> _REQUIRED WORK_
Omit the images and output every line of the data below exactly.

> _DATA TO EXAMINE_

=== Begin Enclosure ===

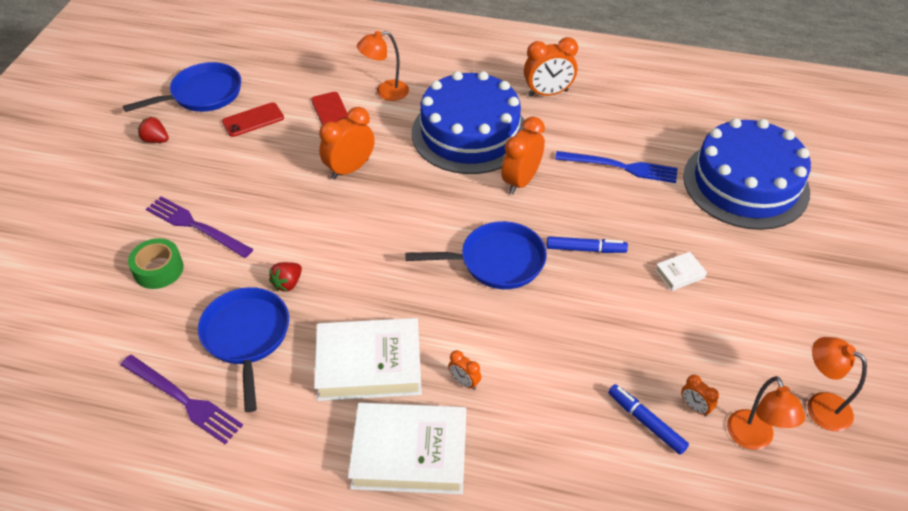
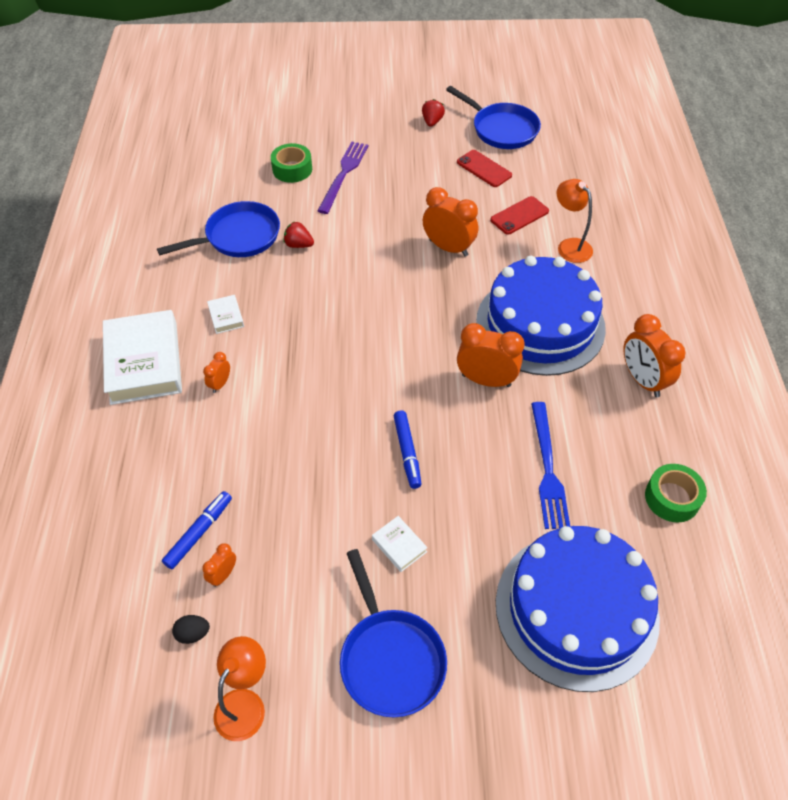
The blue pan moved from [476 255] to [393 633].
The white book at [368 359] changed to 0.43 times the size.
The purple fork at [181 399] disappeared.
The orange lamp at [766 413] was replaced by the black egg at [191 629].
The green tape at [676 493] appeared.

=== End Enclosure ===

> _SOLUTION TO THIS TASK_
The blue pan moved from [476 255] to [393 633].
The white book at [368 359] changed to 0.43 times the size.
The purple fork at [181 399] disappeared.
The orange lamp at [766 413] was replaced by the black egg at [191 629].
The green tape at [676 493] appeared.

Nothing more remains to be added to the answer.